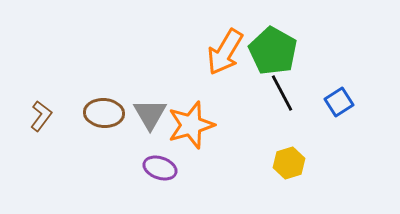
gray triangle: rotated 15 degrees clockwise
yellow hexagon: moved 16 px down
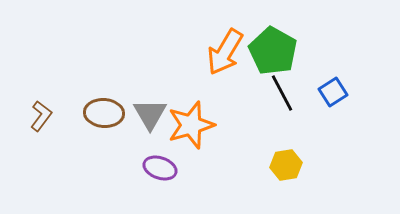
blue square: moved 6 px left, 10 px up
yellow hexagon: moved 3 px left, 2 px down; rotated 8 degrees clockwise
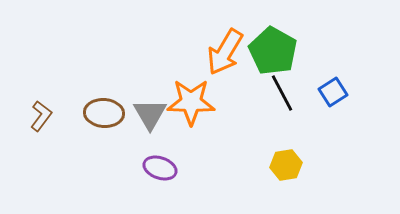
orange star: moved 23 px up; rotated 18 degrees clockwise
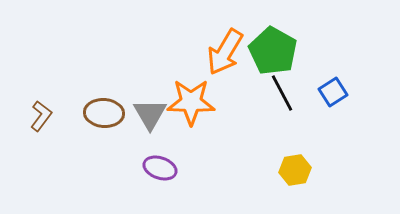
yellow hexagon: moved 9 px right, 5 px down
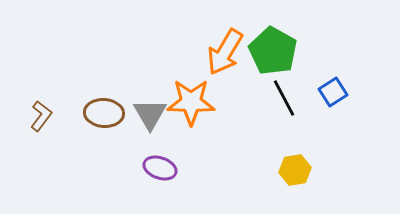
black line: moved 2 px right, 5 px down
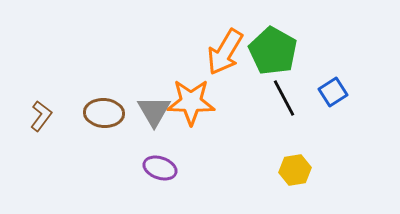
★ ★ ★ ★
▶ _Task details_: Count the lines in the entries above that contain the word "right". Reply with the number alone.

▶ _Finished answer_: 2